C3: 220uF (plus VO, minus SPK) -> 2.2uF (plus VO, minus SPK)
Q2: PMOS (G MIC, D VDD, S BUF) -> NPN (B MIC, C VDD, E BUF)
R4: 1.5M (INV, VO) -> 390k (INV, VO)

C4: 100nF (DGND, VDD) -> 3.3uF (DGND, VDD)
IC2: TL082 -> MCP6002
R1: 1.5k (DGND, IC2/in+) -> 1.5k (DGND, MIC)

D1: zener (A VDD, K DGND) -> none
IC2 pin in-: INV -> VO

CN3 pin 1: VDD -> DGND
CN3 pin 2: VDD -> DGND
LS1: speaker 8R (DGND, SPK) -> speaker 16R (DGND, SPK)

> The problem: All lines from the one that holds "R1: 1.5k (DGND, IC2/in+) -> 1.5k (DGND, MIC)" through the end of the material, both ends included, should be restated exactly.

> Your solution:
R1: 1.5k (DGND, IC2/in+) -> 1.5k (DGND, MIC)

D1: zener (A VDD, K DGND) -> none
IC2 pin in-: INV -> VO

CN3 pin 1: VDD -> DGND
CN3 pin 2: VDD -> DGND
LS1: speaker 8R (DGND, SPK) -> speaker 16R (DGND, SPK)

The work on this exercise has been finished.